**Work required:** Exactly the lines from the one holding "none -> green round brick A2 level 1" through the final line of the data are wanted, copied as written.

**Data shown:**
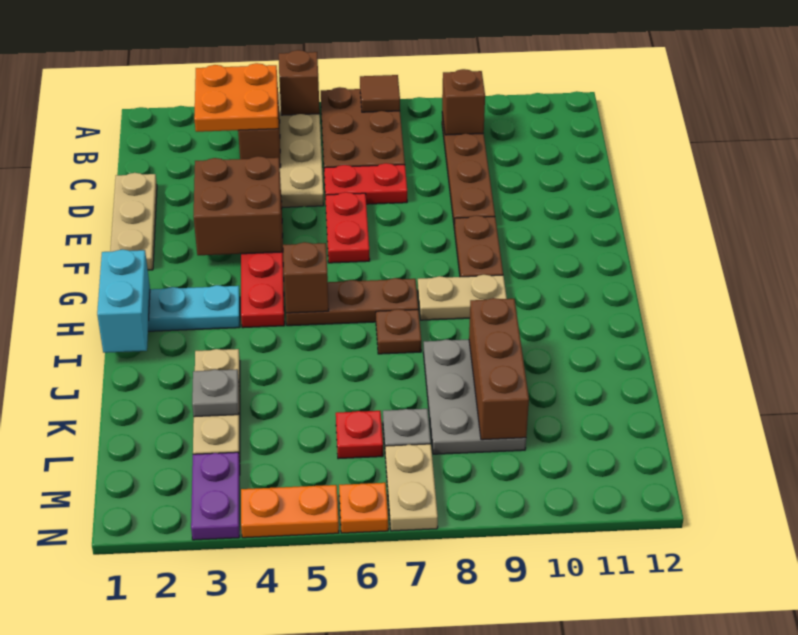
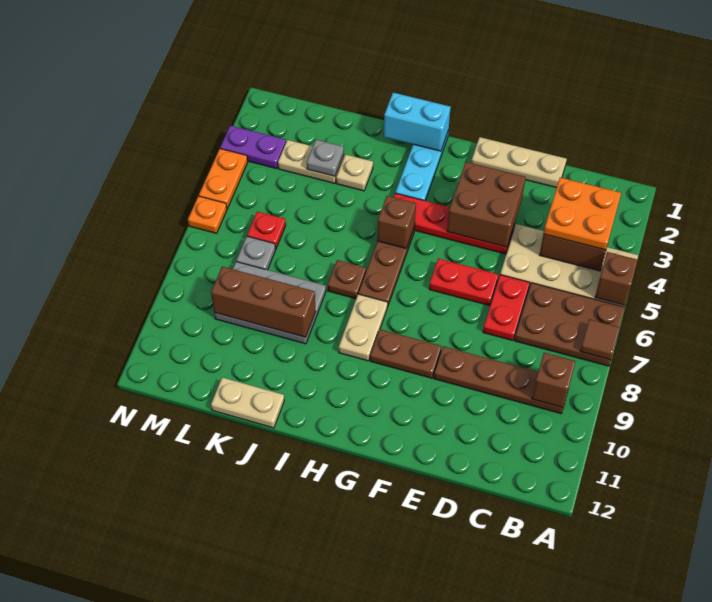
tan plate M7:N7 level 1 -> tan plate J12:K12 level 1

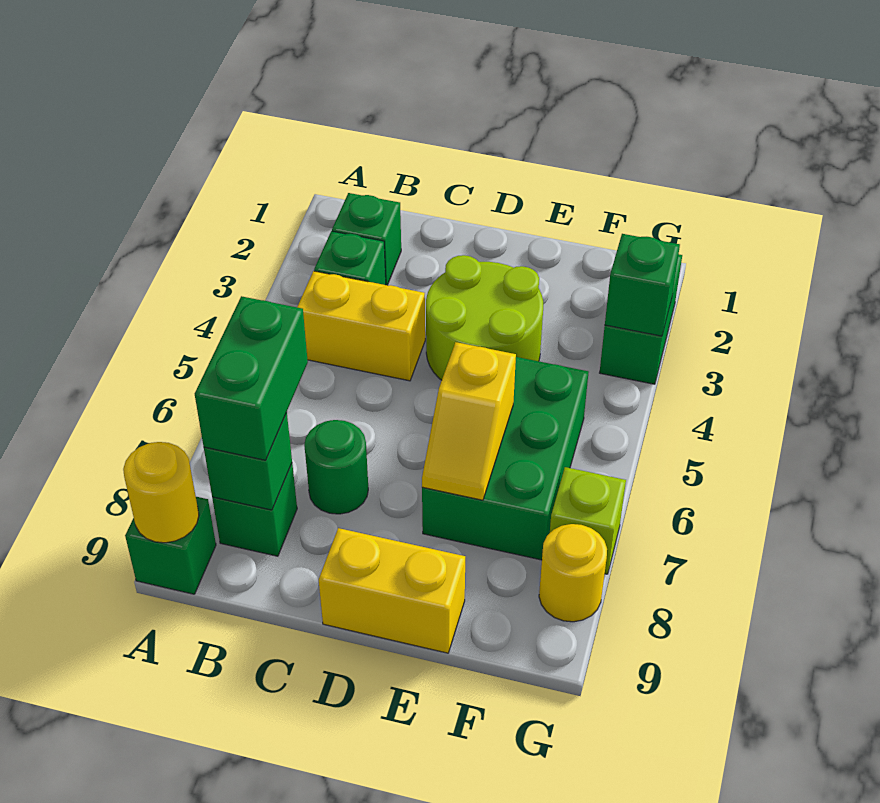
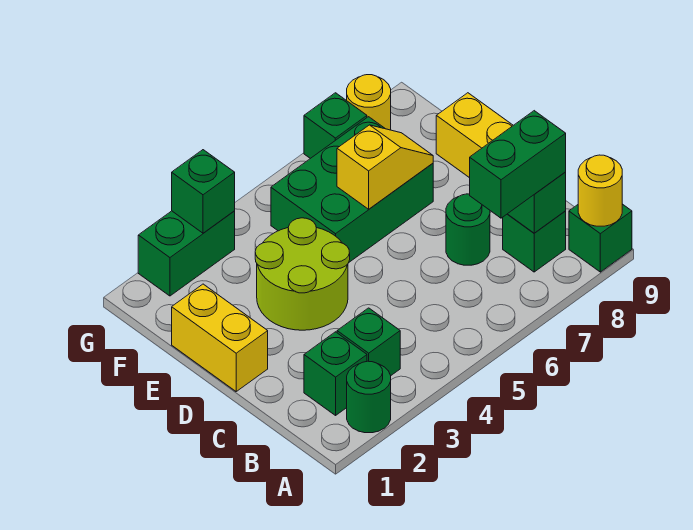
none -> green round brick A2 level 1
yellow brick B4:C4 level 1 -> yellow brick D1:E1 level 1
lime brick G7 level 1 -> green brick G7 level 1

**Response:**
none -> green round brick A2 level 1
yellow brick B4:C4 level 1 -> yellow brick D1:E1 level 1
lime brick G7 level 1 -> green brick G7 level 1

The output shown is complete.